### Extracted data
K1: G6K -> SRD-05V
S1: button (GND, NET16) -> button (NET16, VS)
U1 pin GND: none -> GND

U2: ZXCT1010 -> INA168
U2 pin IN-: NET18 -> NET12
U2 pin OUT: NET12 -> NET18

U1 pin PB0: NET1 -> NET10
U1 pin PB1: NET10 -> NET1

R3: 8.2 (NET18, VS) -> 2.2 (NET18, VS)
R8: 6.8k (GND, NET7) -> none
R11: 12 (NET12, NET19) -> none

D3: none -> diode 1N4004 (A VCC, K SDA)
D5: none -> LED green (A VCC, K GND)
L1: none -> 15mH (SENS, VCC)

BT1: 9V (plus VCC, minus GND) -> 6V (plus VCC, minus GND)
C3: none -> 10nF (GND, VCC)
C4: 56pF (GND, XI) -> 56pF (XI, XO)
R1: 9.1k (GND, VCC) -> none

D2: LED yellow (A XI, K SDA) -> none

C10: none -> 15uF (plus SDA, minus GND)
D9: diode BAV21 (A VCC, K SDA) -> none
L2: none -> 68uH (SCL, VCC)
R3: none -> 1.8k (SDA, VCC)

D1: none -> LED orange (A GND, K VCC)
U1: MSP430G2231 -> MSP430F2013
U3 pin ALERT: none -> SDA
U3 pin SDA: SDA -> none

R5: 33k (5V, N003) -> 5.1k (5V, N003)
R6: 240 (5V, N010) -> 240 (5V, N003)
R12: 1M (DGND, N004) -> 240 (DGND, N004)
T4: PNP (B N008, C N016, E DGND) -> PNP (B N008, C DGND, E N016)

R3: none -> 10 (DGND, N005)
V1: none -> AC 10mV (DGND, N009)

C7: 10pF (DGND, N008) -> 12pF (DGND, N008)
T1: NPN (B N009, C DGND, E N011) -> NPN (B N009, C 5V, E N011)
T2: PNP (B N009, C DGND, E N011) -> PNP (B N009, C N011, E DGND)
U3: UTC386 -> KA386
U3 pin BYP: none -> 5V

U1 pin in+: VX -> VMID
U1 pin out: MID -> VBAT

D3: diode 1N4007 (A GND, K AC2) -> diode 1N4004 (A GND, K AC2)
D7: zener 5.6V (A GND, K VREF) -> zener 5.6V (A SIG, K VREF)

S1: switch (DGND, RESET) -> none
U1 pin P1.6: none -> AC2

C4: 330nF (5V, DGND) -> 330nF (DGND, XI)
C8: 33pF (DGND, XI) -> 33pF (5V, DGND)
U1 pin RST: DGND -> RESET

### Assigned task
Write out again, exactly, the lines from the one holding "R1: 9.1k (GND, VCC) -> none" through the end of the listing, with both ends included.

### Answer below
R1: 9.1k (GND, VCC) -> none

D2: LED yellow (A XI, K SDA) -> none

C10: none -> 15uF (plus SDA, minus GND)
D9: diode BAV21 (A VCC, K SDA) -> none
L2: none -> 68uH (SCL, VCC)
R3: none -> 1.8k (SDA, VCC)

D1: none -> LED orange (A GND, K VCC)
U1: MSP430G2231 -> MSP430F2013
U3 pin ALERT: none -> SDA
U3 pin SDA: SDA -> none

R5: 33k (5V, N003) -> 5.1k (5V, N003)
R6: 240 (5V, N010) -> 240 (5V, N003)
R12: 1M (DGND, N004) -> 240 (DGND, N004)
T4: PNP (B N008, C N016, E DGND) -> PNP (B N008, C DGND, E N016)

R3: none -> 10 (DGND, N005)
V1: none -> AC 10mV (DGND, N009)

C7: 10pF (DGND, N008) -> 12pF (DGND, N008)
T1: NPN (B N009, C DGND, E N011) -> NPN (B N009, C 5V, E N011)
T2: PNP (B N009, C DGND, E N011) -> PNP (B N009, C N011, E DGND)
U3: UTC386 -> KA386
U3 pin BYP: none -> 5V

U1 pin in+: VX -> VMID
U1 pin out: MID -> VBAT

D3: diode 1N4007 (A GND, K AC2) -> diode 1N4004 (A GND, K AC2)
D7: zener 5.6V (A GND, K VREF) -> zener 5.6V (A SIG, K VREF)

S1: switch (DGND, RESET) -> none
U1 pin P1.6: none -> AC2

C4: 330nF (5V, DGND) -> 330nF (DGND, XI)
C8: 33pF (DGND, XI) -> 33pF (5V, DGND)
U1 pin RST: DGND -> RESET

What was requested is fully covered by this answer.